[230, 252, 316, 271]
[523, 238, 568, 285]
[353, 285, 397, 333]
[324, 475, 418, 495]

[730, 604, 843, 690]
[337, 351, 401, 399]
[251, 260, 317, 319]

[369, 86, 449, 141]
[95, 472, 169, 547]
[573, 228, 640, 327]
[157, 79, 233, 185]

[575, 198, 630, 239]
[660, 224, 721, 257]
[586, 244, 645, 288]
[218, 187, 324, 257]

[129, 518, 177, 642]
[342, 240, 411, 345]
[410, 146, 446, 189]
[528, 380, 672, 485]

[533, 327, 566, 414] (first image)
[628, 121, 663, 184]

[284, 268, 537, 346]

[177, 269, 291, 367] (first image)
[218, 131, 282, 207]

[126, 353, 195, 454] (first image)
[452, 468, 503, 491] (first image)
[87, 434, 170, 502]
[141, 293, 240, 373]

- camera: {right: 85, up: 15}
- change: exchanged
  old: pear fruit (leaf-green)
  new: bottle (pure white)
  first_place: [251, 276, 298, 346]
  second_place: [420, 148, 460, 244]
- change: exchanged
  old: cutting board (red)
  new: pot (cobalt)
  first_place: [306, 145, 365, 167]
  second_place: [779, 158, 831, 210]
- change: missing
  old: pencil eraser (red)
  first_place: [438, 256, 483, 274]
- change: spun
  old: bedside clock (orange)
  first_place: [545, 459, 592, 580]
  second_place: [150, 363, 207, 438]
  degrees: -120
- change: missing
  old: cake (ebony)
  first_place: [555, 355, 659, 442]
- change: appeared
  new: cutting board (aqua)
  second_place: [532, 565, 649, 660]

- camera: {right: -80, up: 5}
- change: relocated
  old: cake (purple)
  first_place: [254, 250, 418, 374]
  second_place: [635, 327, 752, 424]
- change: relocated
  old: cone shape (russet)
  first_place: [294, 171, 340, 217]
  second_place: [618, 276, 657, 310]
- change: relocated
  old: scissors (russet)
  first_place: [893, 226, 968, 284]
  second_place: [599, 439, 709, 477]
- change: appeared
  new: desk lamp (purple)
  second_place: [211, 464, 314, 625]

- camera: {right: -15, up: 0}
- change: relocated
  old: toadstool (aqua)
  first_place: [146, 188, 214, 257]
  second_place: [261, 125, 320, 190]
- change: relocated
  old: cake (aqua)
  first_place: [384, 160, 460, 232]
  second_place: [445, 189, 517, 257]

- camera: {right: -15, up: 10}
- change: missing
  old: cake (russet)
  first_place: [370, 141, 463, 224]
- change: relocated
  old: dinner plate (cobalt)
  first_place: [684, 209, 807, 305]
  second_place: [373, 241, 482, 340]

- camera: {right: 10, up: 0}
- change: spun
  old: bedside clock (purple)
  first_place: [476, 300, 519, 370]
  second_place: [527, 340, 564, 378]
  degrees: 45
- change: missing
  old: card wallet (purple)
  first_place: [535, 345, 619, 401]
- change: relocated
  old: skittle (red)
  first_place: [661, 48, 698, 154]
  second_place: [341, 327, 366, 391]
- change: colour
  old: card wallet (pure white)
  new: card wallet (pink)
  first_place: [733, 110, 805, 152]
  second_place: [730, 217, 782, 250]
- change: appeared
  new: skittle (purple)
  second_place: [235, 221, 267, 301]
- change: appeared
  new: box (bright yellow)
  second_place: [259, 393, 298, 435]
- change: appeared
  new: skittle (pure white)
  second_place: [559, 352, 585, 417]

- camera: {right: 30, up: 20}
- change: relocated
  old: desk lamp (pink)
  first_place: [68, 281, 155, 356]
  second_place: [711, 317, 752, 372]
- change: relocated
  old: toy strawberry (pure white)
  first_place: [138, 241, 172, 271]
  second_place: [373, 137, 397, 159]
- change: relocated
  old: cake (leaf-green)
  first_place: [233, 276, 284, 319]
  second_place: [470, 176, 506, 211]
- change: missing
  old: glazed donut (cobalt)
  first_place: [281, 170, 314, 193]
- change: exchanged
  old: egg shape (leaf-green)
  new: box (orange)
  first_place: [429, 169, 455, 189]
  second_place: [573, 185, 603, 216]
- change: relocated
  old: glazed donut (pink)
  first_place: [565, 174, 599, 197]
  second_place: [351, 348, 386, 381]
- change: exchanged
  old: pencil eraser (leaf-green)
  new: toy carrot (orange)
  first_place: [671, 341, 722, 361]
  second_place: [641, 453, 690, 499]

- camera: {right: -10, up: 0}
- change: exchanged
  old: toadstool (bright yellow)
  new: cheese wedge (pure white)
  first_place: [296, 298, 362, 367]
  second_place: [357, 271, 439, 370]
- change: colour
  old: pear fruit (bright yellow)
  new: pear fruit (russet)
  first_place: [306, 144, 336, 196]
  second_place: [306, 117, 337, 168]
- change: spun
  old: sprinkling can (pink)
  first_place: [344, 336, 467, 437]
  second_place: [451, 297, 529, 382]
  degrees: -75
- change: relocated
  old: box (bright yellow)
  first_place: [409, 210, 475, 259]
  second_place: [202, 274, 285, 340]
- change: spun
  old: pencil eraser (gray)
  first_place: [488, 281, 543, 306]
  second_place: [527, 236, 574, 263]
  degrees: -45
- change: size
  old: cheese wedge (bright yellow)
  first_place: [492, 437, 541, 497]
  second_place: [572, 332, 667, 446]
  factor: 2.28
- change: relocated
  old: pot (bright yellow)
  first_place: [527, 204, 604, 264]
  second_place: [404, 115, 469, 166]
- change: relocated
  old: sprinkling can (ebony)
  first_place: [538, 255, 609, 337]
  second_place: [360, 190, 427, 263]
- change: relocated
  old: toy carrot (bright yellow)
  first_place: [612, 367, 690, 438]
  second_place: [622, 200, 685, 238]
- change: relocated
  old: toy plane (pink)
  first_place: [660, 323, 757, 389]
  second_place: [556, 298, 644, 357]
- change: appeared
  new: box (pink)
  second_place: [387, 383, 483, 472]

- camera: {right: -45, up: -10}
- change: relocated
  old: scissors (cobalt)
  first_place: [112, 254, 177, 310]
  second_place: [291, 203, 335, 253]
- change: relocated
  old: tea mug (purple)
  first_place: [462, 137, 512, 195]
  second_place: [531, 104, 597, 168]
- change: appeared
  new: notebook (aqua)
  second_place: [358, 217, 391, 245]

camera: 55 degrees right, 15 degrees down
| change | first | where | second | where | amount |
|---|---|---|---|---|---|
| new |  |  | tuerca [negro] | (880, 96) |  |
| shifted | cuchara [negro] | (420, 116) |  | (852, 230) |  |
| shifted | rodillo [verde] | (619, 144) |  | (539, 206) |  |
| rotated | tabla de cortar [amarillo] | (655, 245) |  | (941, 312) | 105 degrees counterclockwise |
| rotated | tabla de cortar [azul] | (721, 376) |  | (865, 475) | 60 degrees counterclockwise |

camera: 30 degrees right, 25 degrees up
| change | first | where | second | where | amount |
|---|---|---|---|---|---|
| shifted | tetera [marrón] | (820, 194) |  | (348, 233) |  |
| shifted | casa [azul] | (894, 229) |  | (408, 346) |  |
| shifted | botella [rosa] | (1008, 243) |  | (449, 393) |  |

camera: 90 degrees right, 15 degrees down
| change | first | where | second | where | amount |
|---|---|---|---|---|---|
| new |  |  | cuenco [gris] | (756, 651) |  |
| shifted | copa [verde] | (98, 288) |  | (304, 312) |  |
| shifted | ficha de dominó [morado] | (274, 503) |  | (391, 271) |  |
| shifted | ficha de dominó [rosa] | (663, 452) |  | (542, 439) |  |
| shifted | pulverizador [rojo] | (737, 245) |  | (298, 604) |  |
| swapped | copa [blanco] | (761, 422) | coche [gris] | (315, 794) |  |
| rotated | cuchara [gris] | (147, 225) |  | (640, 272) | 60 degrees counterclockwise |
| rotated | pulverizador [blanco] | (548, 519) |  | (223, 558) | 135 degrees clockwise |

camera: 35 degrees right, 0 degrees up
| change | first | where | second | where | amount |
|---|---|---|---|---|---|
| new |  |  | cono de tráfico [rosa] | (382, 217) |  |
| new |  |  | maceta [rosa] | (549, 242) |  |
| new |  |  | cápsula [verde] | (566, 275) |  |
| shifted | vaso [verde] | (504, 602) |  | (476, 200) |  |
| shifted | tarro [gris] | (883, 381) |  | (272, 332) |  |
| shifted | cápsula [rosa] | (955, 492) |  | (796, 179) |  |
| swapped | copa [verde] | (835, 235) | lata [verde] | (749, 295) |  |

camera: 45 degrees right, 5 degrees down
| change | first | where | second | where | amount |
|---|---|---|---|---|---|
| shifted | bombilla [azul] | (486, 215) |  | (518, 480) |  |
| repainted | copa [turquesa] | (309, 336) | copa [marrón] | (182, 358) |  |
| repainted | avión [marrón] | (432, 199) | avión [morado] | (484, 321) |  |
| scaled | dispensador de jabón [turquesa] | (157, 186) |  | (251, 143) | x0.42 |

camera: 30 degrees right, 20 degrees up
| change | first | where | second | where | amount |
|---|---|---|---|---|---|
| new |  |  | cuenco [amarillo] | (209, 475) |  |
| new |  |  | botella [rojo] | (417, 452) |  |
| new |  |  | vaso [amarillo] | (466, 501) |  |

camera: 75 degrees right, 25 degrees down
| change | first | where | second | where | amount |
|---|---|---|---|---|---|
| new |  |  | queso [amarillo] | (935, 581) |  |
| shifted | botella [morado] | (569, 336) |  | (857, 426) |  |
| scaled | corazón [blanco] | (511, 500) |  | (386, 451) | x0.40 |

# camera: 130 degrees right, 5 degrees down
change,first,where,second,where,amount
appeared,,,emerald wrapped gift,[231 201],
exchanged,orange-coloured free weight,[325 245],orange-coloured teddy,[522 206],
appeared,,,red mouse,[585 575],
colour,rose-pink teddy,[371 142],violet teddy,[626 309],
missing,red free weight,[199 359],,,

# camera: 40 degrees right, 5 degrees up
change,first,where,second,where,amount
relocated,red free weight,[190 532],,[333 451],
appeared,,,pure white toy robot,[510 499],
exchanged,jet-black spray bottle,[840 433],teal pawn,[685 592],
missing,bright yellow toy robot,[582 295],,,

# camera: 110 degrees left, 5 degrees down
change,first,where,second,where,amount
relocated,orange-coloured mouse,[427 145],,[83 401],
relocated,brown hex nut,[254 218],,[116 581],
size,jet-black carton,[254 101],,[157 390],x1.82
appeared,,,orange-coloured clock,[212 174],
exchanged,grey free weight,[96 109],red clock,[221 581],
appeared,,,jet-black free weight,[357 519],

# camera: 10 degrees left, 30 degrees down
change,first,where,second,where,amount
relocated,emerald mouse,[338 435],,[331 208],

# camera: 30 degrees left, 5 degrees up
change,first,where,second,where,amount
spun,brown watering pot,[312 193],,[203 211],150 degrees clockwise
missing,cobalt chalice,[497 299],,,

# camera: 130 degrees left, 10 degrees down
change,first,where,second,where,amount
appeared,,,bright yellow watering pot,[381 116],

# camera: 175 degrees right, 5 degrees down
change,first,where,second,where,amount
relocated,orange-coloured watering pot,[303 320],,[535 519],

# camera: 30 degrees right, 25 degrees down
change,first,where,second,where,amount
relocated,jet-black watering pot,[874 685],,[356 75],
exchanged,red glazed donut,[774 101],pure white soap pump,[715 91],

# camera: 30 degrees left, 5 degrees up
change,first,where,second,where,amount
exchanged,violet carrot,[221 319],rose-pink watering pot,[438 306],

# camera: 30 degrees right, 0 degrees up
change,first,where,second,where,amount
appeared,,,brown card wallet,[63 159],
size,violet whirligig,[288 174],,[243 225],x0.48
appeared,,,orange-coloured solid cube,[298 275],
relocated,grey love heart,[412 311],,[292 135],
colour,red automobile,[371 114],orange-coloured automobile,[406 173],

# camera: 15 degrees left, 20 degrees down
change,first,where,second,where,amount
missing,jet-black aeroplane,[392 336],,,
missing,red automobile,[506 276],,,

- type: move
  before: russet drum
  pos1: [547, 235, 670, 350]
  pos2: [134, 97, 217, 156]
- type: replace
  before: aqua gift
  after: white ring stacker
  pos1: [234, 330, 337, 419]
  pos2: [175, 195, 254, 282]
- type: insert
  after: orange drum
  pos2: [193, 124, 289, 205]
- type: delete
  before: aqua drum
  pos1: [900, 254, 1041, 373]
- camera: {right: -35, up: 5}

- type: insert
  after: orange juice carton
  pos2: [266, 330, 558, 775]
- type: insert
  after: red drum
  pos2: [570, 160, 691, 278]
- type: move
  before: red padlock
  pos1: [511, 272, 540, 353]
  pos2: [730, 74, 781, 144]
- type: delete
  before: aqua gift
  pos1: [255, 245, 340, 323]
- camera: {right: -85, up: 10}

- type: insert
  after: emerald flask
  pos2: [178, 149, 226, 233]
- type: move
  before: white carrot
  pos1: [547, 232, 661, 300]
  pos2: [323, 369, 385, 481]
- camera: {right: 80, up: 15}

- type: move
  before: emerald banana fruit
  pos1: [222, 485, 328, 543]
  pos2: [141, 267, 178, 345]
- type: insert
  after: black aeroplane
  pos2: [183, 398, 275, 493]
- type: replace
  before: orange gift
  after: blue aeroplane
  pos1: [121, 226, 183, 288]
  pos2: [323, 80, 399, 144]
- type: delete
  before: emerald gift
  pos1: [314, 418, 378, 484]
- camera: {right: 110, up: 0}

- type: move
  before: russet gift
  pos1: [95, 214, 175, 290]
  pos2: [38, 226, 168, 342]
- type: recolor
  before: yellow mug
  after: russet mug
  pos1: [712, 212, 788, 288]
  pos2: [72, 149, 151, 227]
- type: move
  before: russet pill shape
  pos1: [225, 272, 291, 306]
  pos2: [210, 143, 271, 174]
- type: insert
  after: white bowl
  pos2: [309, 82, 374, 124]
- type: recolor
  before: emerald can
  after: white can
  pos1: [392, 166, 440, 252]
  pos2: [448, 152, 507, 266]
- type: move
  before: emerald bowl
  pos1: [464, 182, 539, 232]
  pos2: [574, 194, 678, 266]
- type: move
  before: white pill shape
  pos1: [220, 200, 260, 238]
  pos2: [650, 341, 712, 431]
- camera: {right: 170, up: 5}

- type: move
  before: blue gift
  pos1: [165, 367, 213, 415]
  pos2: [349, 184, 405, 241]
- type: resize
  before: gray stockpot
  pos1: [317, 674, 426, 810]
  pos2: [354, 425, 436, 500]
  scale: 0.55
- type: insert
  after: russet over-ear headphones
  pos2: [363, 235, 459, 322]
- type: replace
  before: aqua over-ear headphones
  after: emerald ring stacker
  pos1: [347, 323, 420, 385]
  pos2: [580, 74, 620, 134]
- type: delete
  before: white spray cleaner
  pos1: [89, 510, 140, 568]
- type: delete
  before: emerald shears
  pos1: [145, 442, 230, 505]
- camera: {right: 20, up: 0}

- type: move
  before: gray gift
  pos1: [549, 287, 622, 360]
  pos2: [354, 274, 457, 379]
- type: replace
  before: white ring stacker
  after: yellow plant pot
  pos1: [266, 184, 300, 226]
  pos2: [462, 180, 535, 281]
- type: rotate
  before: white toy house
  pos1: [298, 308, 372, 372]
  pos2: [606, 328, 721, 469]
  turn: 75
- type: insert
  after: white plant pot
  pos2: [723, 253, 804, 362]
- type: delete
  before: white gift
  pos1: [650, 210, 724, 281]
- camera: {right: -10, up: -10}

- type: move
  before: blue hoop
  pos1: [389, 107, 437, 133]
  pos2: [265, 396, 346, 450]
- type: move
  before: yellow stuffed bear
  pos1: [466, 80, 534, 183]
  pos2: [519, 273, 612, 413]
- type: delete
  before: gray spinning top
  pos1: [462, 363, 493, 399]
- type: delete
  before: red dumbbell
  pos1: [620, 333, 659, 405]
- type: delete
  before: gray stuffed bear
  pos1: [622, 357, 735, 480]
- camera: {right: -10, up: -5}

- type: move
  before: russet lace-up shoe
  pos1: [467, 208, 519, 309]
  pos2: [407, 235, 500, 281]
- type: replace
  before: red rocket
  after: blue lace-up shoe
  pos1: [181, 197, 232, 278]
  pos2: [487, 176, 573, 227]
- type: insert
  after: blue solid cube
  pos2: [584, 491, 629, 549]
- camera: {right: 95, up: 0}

· · · · · · ·

▶ Work order
Once you find the line with "old: cake (ebony)" in the entries above, output it and each line after it up to and including the line with "new: cutting board (aqua)", and nothing else.

▶ Answer box
  old: cake (ebony)
  first_place: [555, 355, 659, 442]
- change: appeared
  new: cutting board (aqua)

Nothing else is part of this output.